Segment Start: Extracted entries

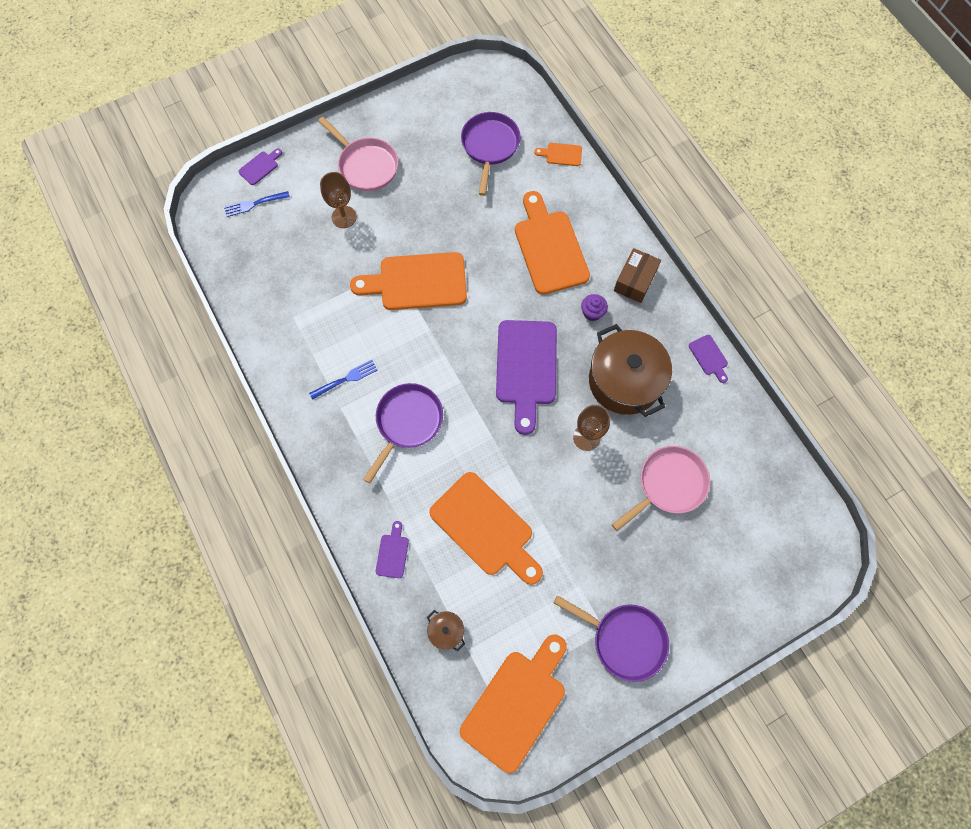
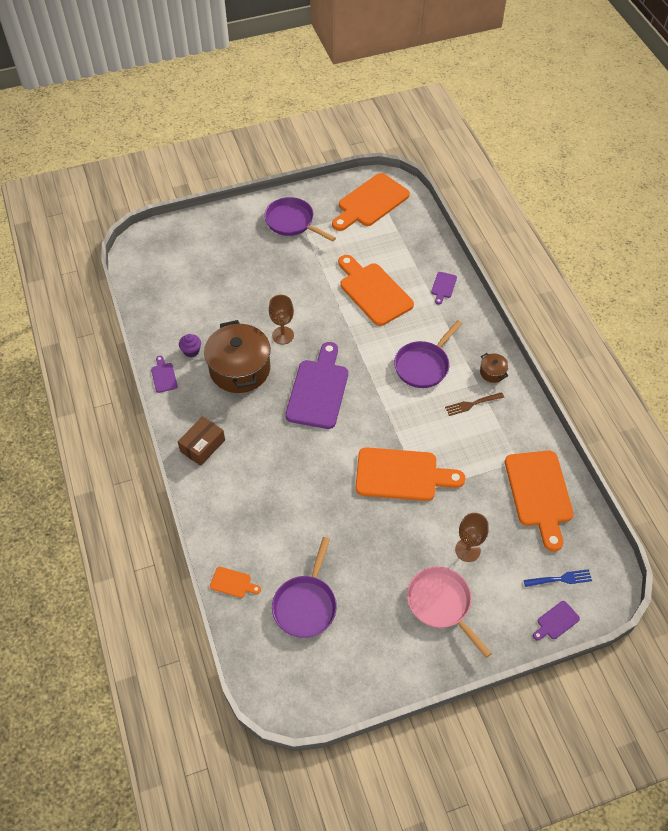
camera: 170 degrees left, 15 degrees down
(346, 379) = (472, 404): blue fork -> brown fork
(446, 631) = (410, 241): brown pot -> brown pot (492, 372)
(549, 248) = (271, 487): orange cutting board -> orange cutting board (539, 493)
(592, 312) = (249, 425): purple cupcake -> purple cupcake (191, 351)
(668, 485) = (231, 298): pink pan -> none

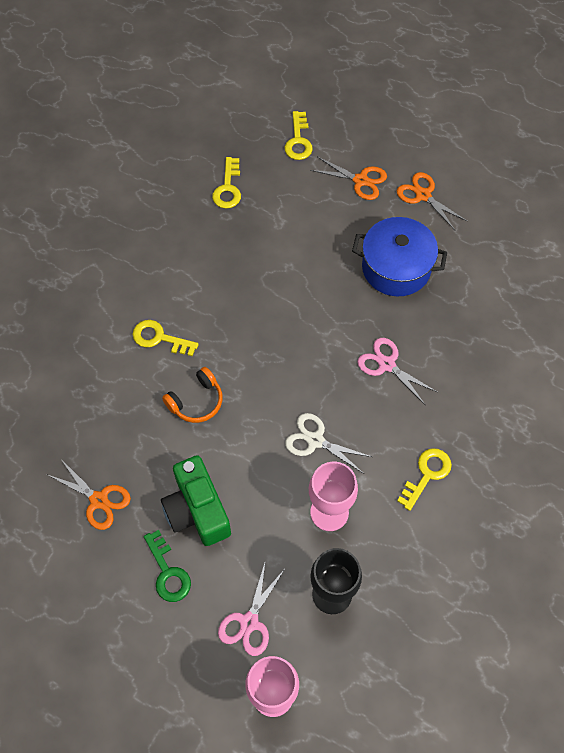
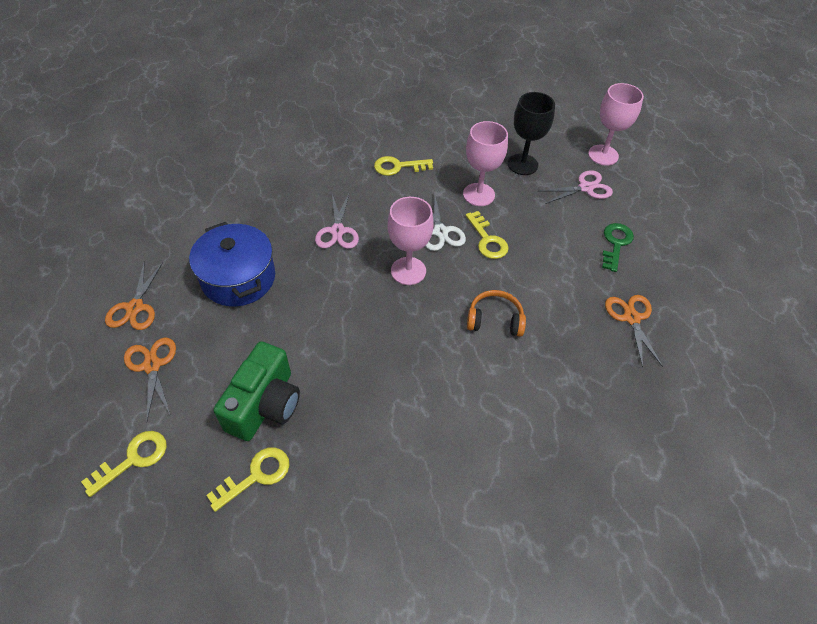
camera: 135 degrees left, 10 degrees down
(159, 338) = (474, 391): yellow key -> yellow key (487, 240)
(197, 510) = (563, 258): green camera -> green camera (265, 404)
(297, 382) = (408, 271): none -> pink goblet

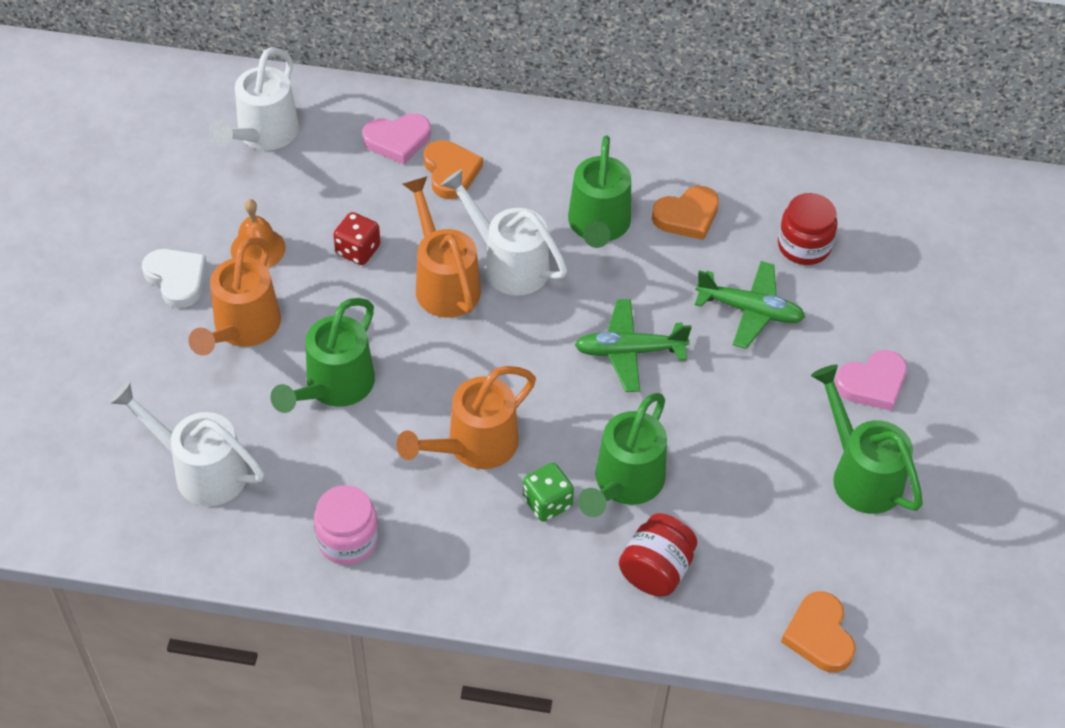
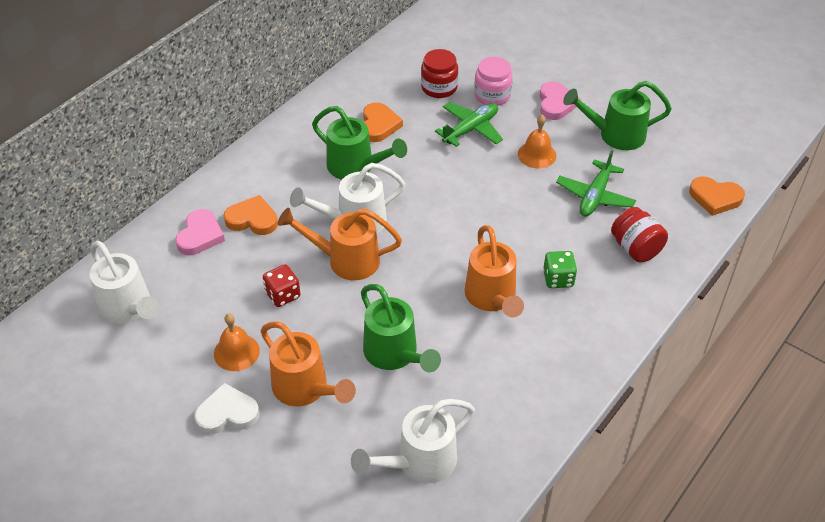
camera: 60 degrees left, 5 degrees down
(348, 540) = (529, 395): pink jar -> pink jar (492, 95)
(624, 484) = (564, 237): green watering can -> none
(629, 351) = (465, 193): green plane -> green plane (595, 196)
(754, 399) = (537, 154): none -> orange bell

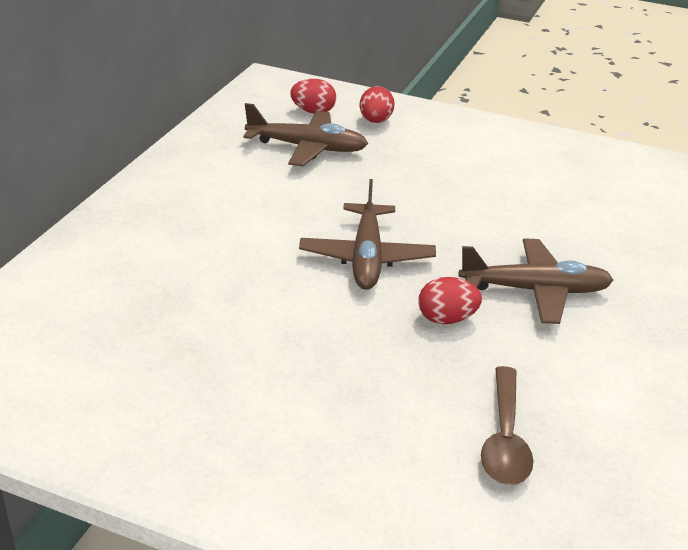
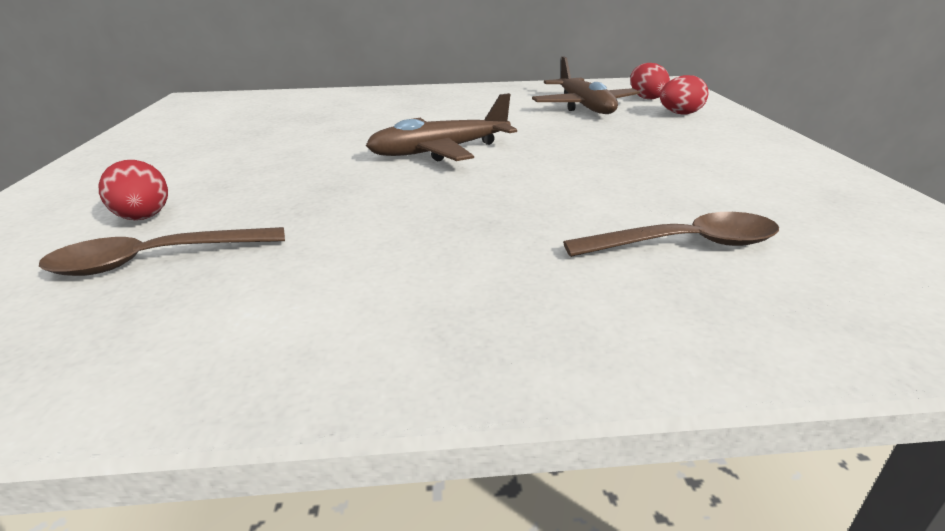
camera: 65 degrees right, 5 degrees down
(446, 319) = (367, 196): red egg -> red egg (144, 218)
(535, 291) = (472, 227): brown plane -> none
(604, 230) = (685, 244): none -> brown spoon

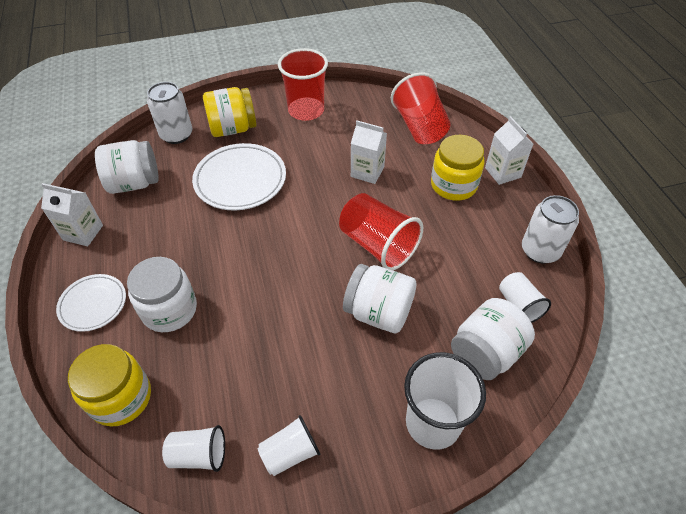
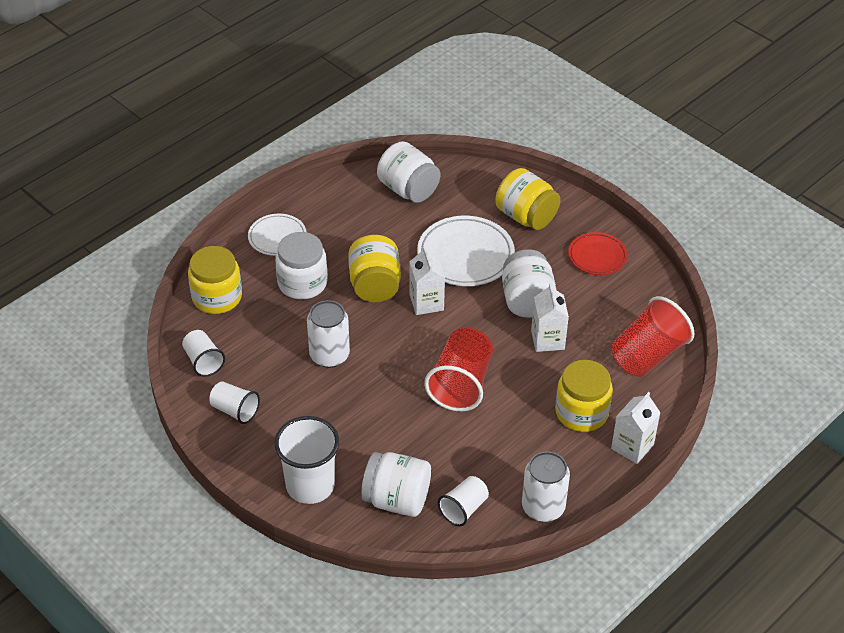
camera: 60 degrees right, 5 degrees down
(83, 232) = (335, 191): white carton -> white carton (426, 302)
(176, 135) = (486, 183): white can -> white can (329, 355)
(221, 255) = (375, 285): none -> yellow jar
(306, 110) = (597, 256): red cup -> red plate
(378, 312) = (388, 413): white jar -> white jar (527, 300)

Segment End: Extracted entries

Task objective: Work through the entries above line by line, counting each one that includes the word "degrees", and give the final number only.

Reply to the exercise: 5